● Task
Transcribe each line below verbatim; pictures excluded.

● Information supplied
################

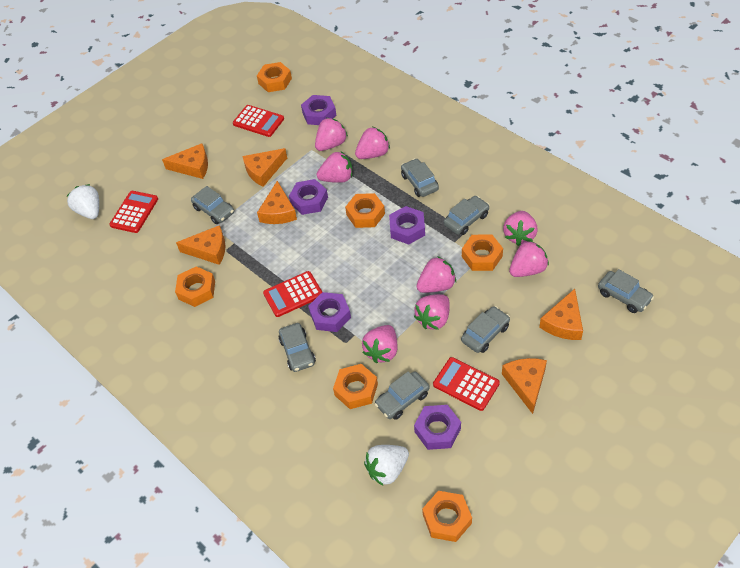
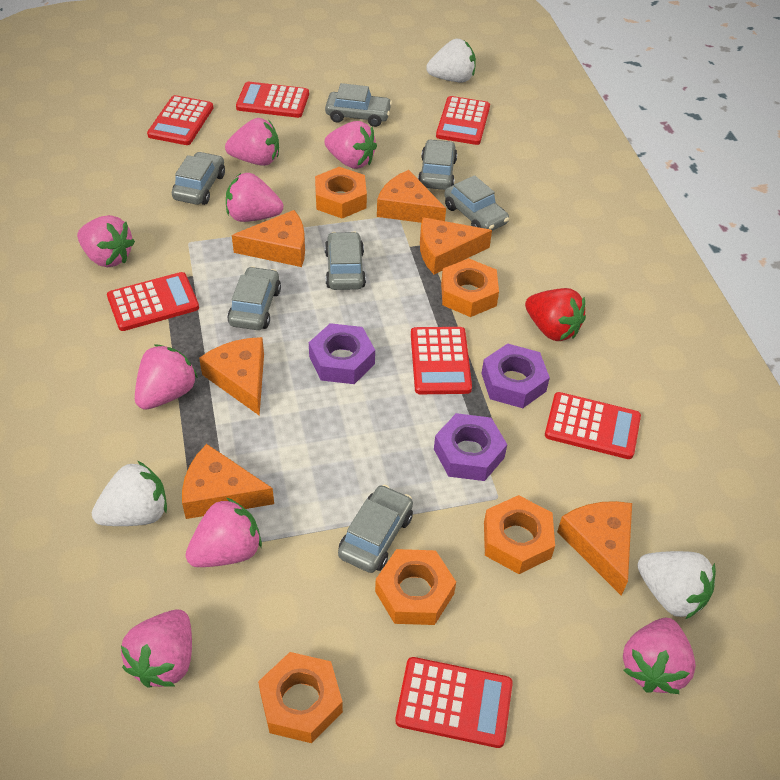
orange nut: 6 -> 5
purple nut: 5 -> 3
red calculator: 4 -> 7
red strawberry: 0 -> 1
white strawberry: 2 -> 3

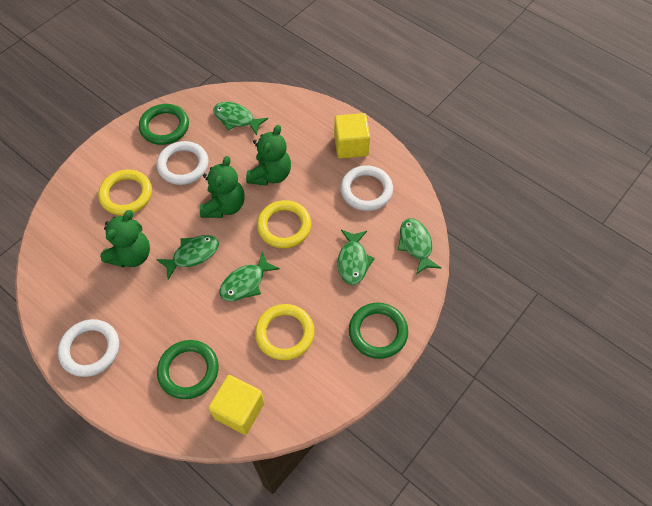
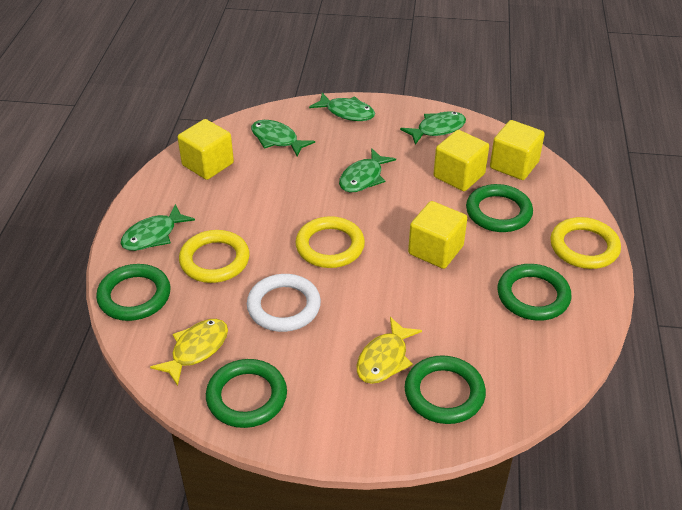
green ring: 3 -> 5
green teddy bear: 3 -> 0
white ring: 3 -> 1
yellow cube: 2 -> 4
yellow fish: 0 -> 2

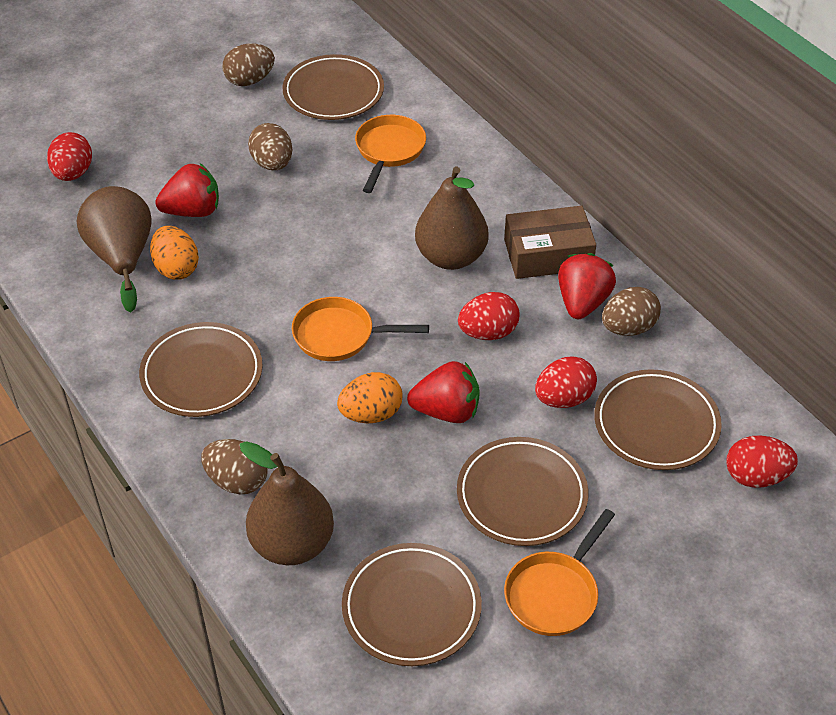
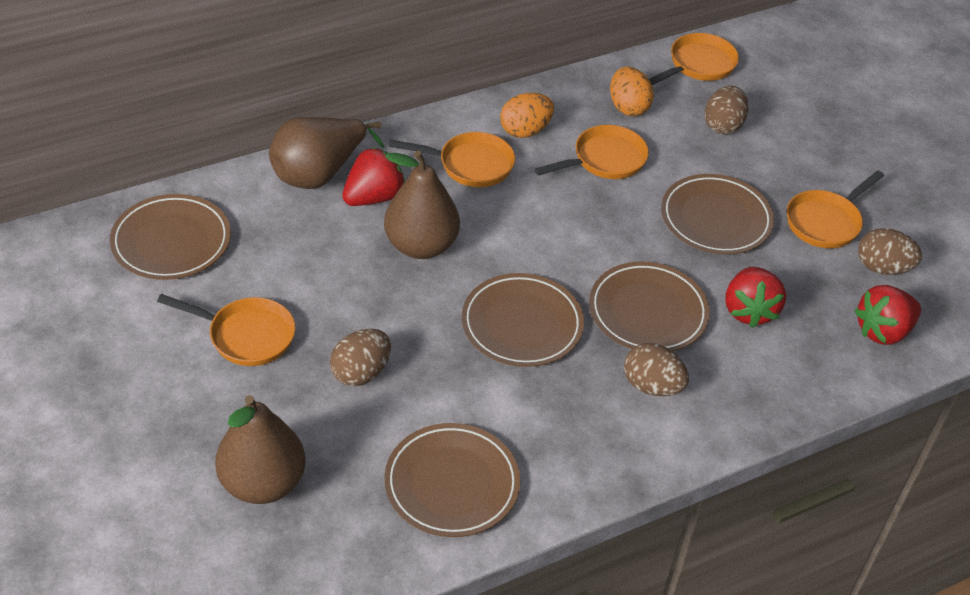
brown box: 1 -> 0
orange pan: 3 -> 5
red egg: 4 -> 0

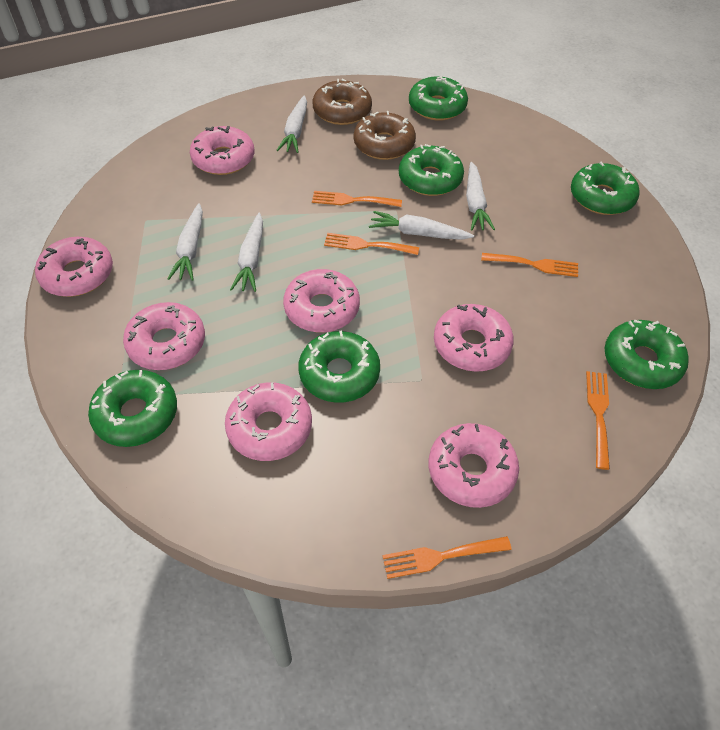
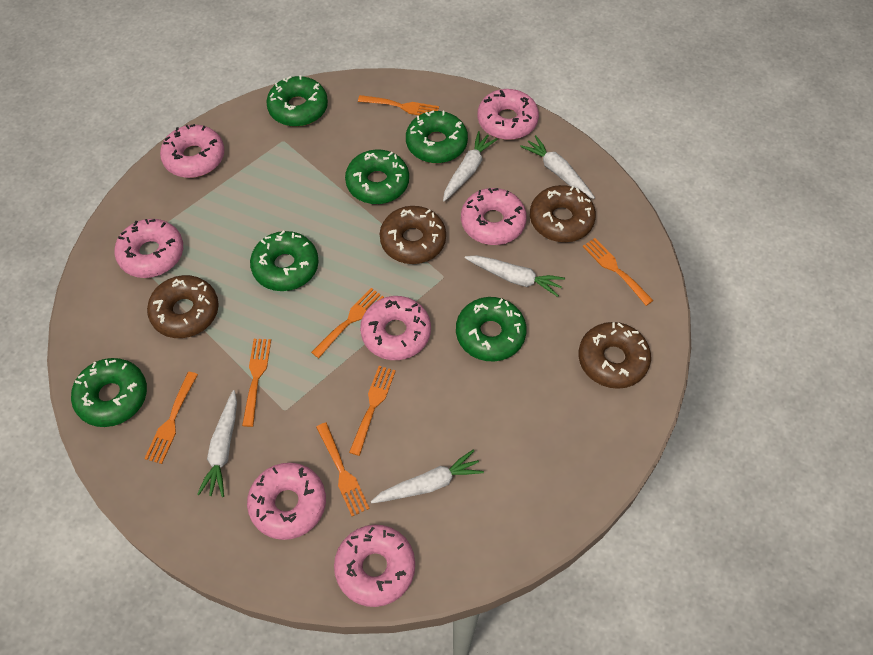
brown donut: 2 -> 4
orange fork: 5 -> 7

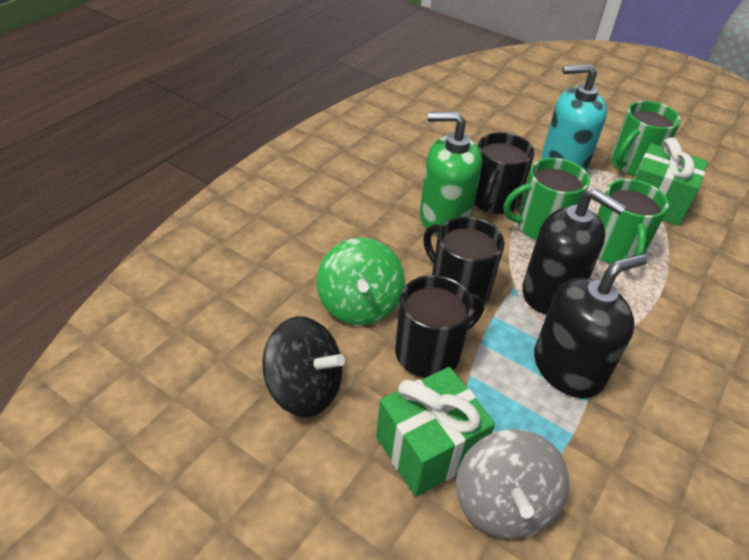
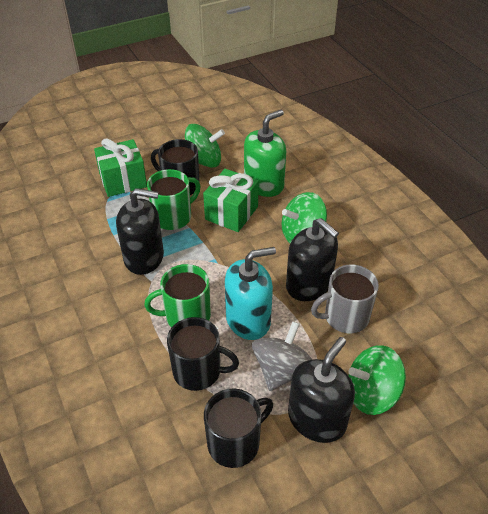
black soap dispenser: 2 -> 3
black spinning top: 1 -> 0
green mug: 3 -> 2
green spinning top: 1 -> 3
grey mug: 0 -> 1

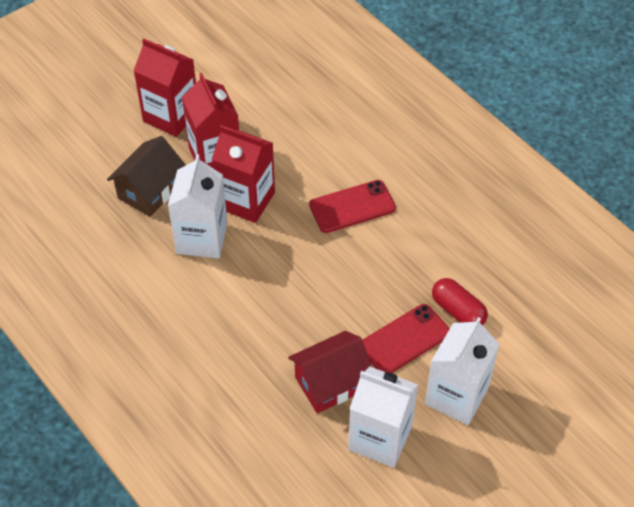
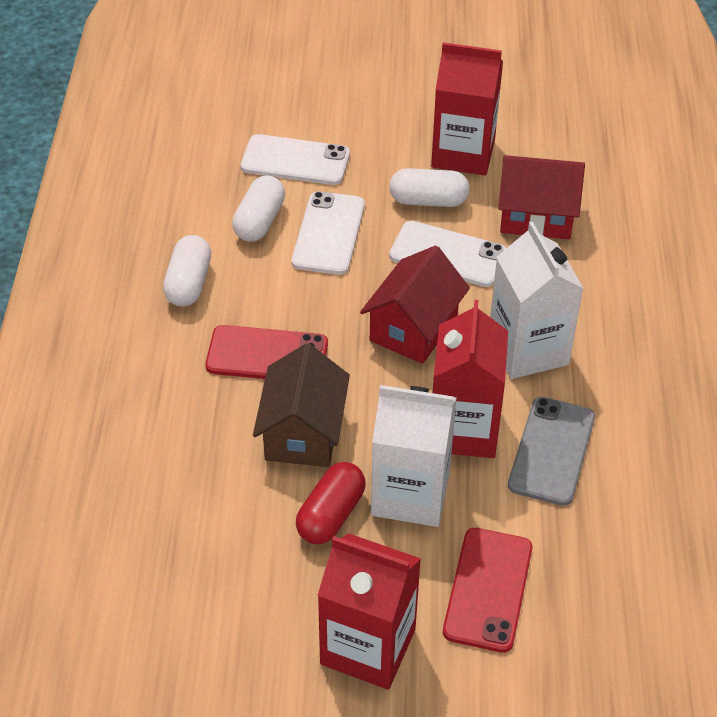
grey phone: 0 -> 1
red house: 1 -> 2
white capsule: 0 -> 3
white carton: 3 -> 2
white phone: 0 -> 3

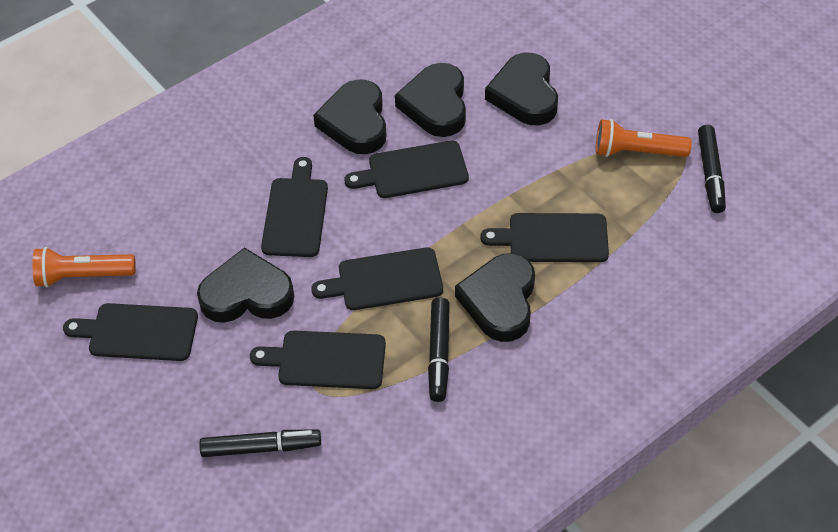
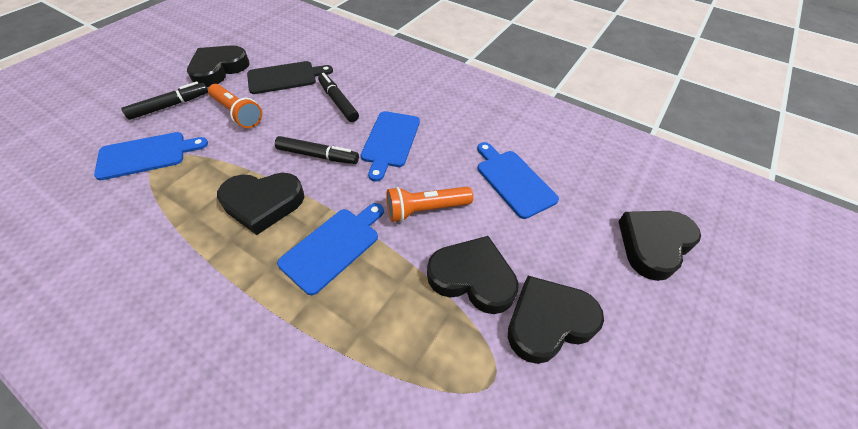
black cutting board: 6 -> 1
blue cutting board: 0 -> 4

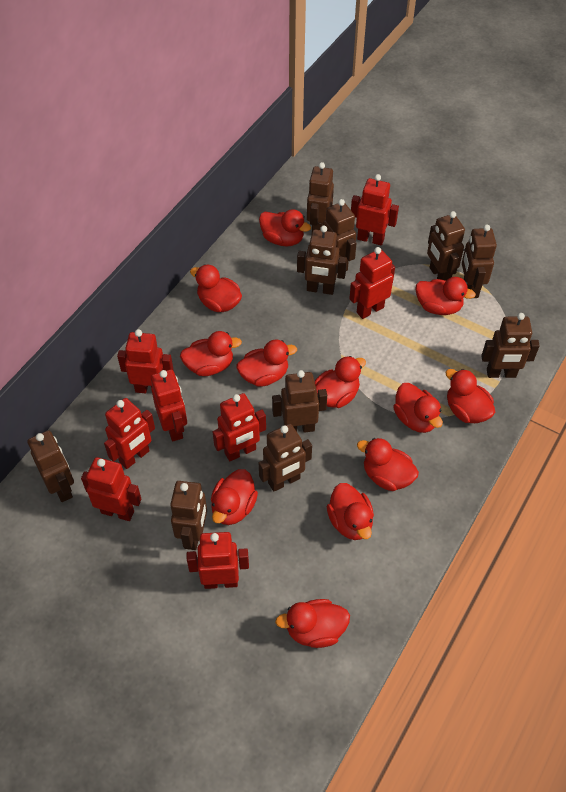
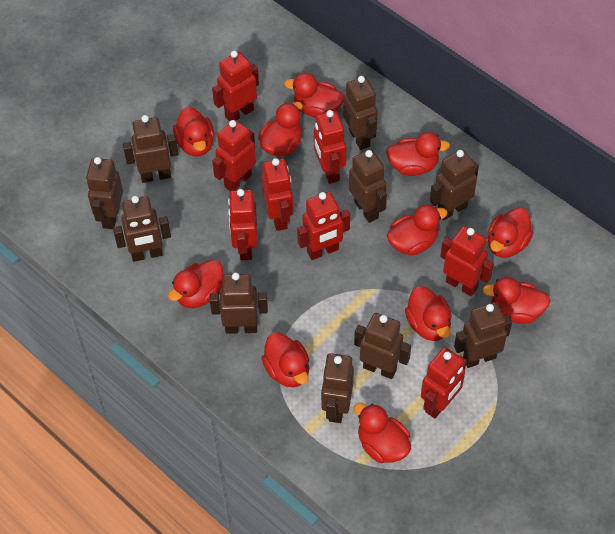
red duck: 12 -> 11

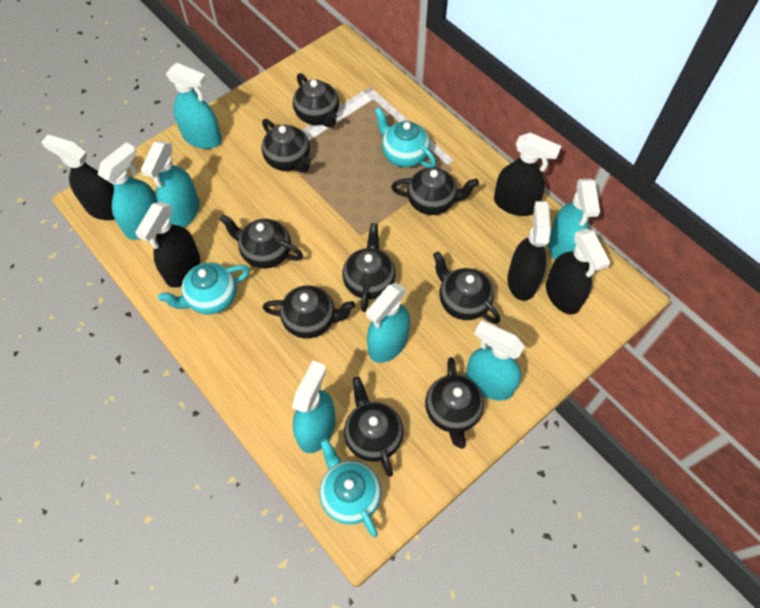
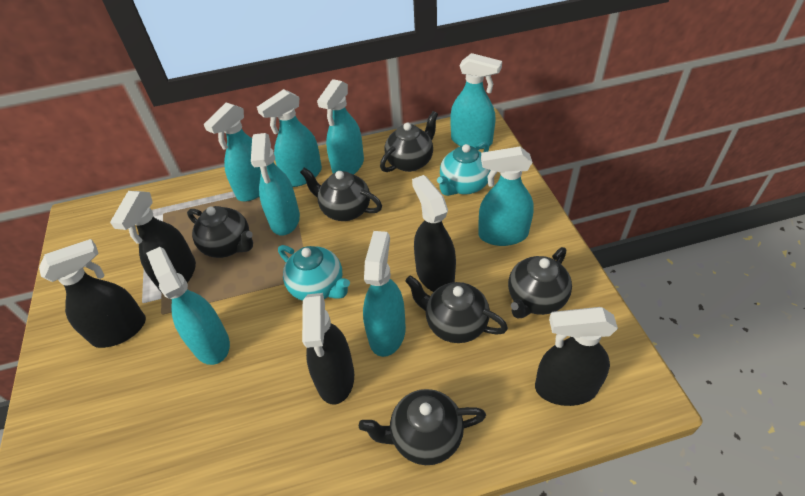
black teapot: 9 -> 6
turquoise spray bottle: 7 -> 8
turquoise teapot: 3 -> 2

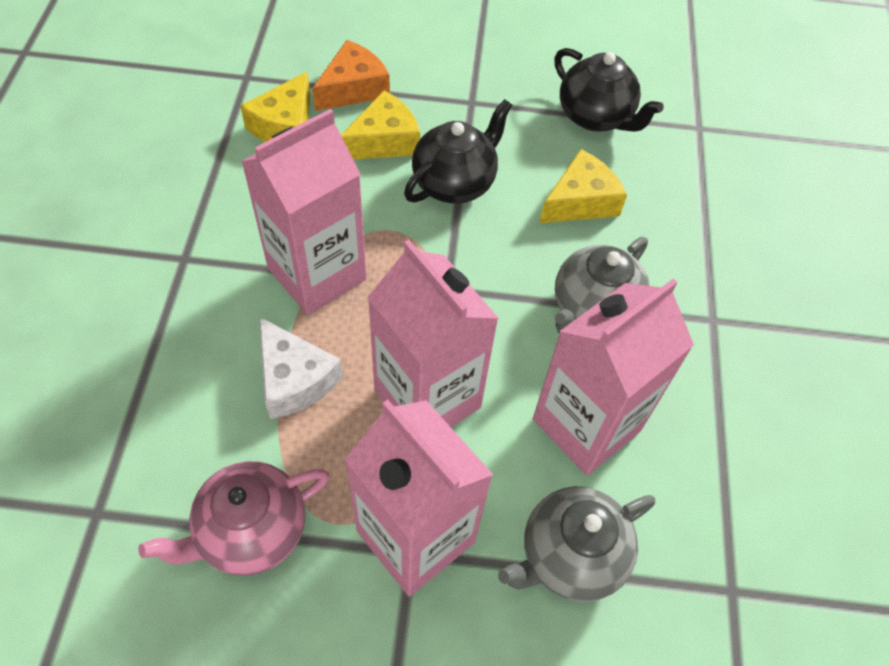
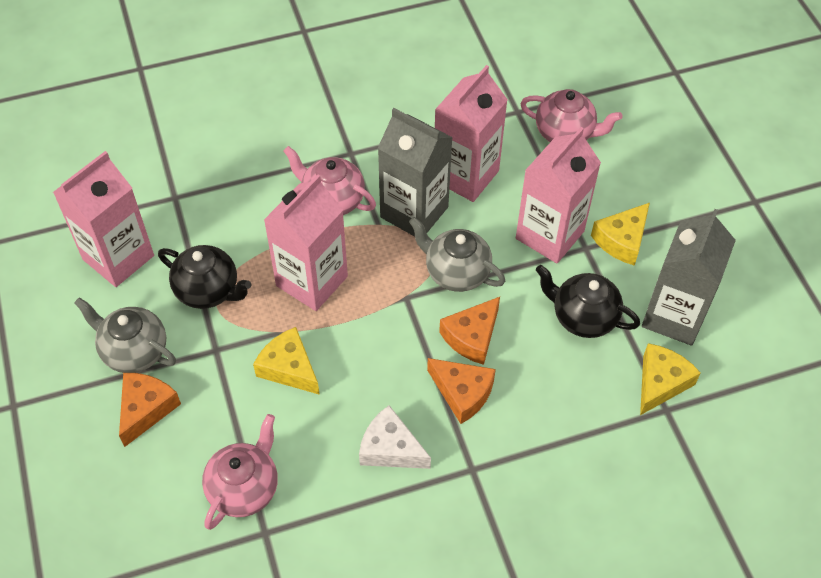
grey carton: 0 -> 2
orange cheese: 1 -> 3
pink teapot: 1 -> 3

################

● Response
orange nut: 6 -> 5
purple nut: 5 -> 3
red calculator: 4 -> 7
red strawberry: 0 -> 1
white strawberry: 2 -> 3

green ring: 3 -> 5
green teddy bear: 3 -> 0
white ring: 3 -> 1
yellow cube: 2 -> 4
yellow fish: 0 -> 2

brown box: 1 -> 0
orange pan: 3 -> 5
red egg: 4 -> 0

brown donut: 2 -> 4
orange fork: 5 -> 7

black soap dispenser: 2 -> 3
black spinning top: 1 -> 0
green mug: 3 -> 2
green spinning top: 1 -> 3
grey mug: 0 -> 1

grey phone: 0 -> 1
red house: 1 -> 2
white capsule: 0 -> 3
white carton: 3 -> 2
white phone: 0 -> 3

black cutting board: 6 -> 1
blue cutting board: 0 -> 4

red duck: 12 -> 11

black teapot: 9 -> 6
turquoise spray bottle: 7 -> 8
turquoise teapot: 3 -> 2

grey carton: 0 -> 2
orange cheese: 1 -> 3
pink teapot: 1 -> 3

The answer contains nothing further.